--- EXERCISE DETAILS ---
From the material below, copy each line that holds the word "degrees".

(DATASET EXCERPT)

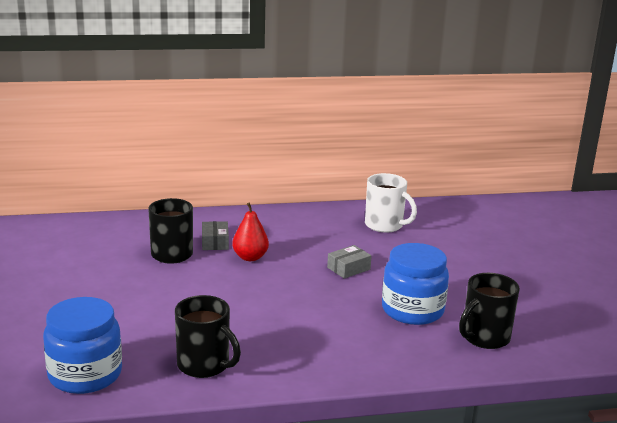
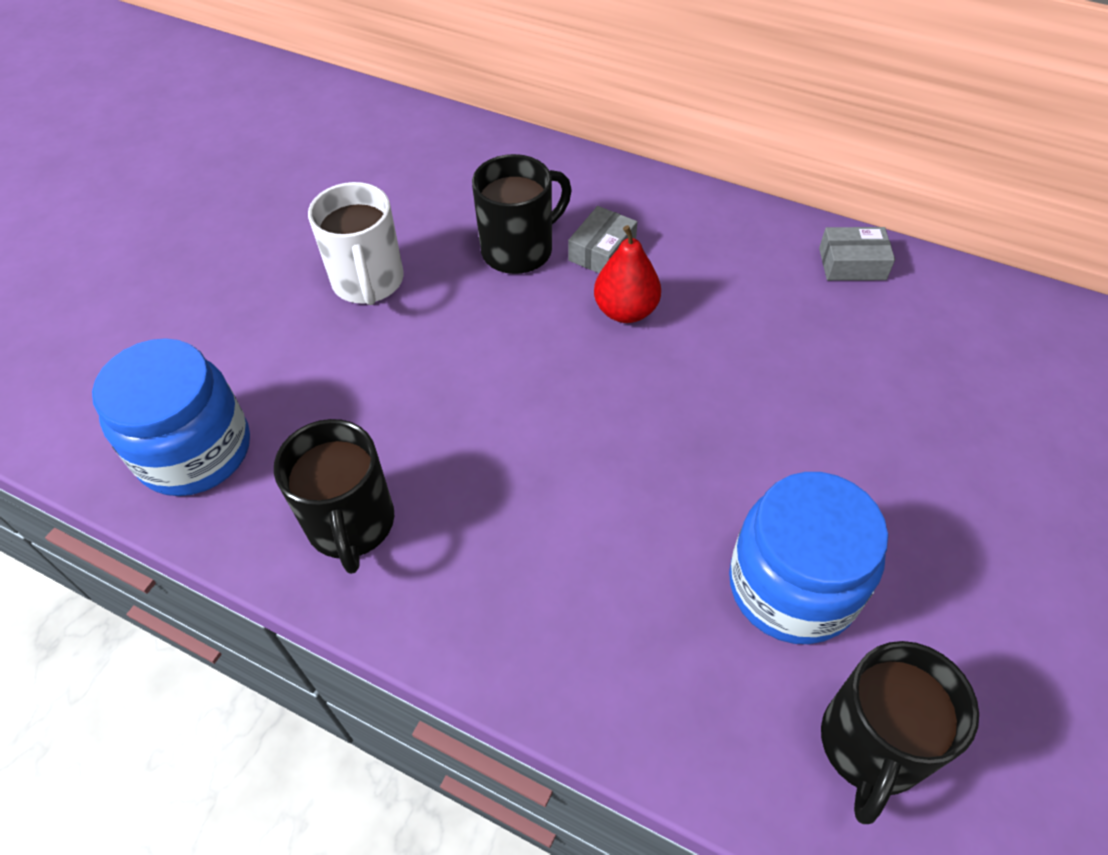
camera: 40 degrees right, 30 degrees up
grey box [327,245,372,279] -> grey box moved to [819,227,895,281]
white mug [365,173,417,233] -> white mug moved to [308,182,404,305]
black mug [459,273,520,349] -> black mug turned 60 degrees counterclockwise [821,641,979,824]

(End DATASET EXCERPT)

--- TASK RESPONSE ---
camera: 40 degrees right, 30 degrees up
black mug [459,273,520,349] -> black mug turned 60 degrees counterclockwise [821,641,979,824]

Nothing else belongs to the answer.